(Before-and-after object lists)
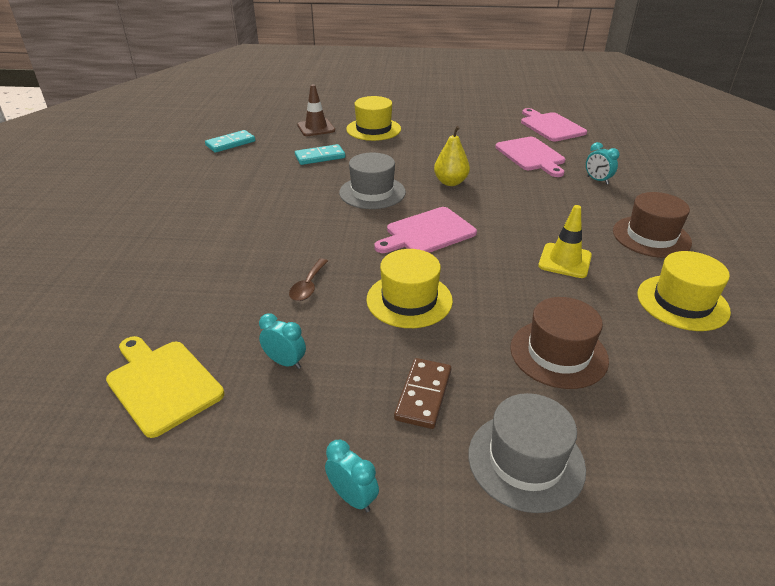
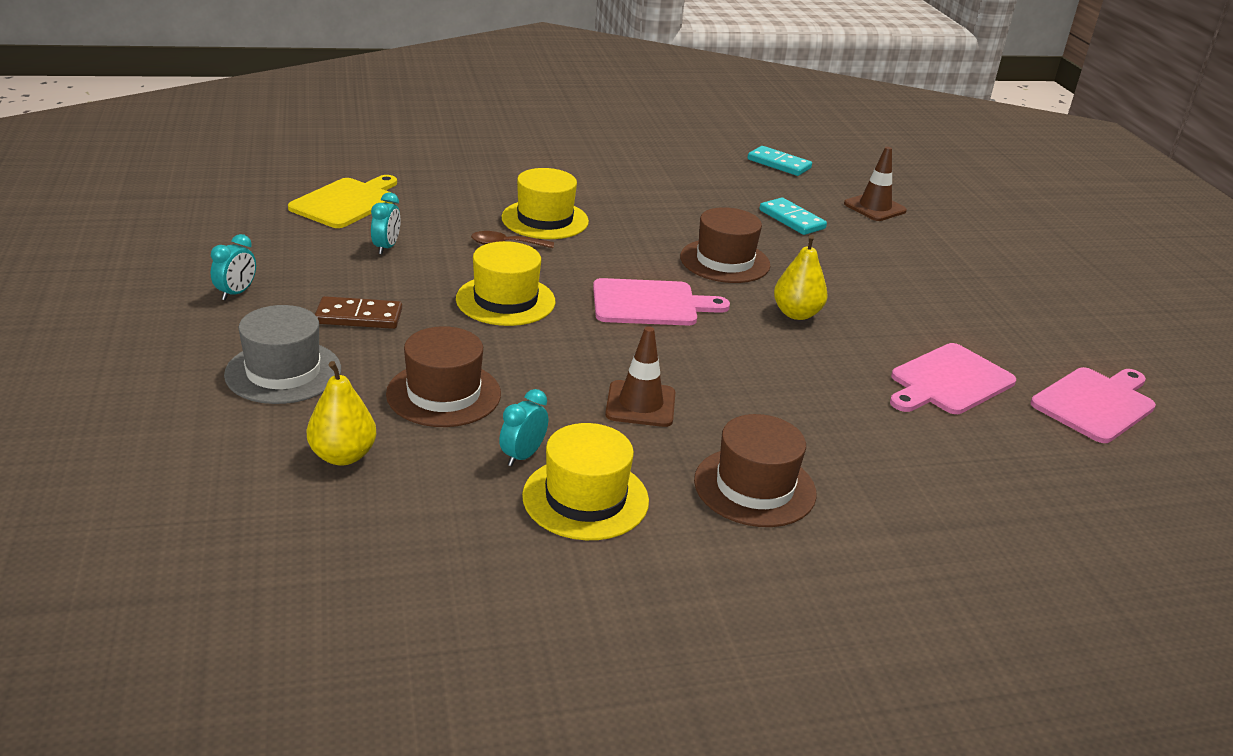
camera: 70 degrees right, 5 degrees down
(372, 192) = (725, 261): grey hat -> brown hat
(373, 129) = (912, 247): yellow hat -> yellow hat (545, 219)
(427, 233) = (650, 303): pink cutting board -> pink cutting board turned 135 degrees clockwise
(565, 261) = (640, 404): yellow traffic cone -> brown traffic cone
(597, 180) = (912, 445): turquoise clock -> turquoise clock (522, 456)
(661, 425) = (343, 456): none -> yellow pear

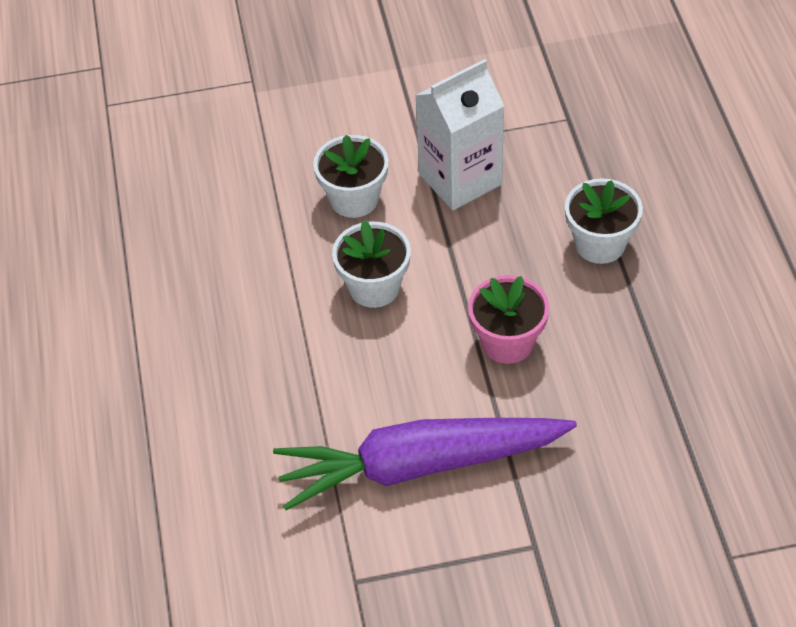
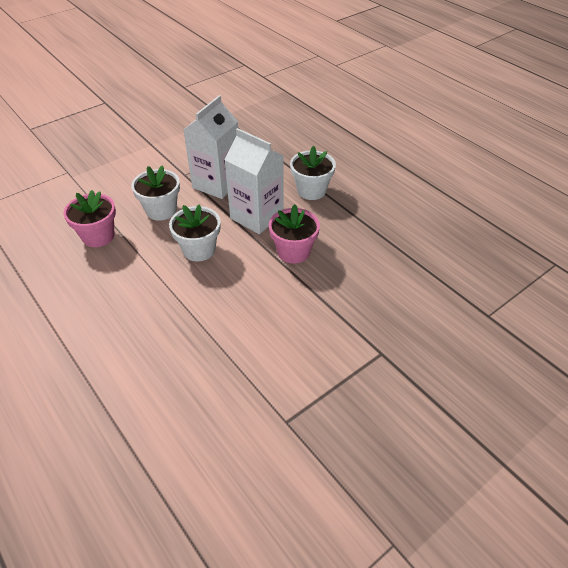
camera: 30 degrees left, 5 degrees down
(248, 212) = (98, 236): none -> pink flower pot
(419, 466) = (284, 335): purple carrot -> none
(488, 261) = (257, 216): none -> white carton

#### [EXERCISE DESCRIPTION]
As you read the records above, find each line that contains "brown" and copy it.

#### [EXERCISE SOLUTION]
(372, 192) = (725, 261): grey hat -> brown hat
(565, 261) = (640, 404): yellow traffic cone -> brown traffic cone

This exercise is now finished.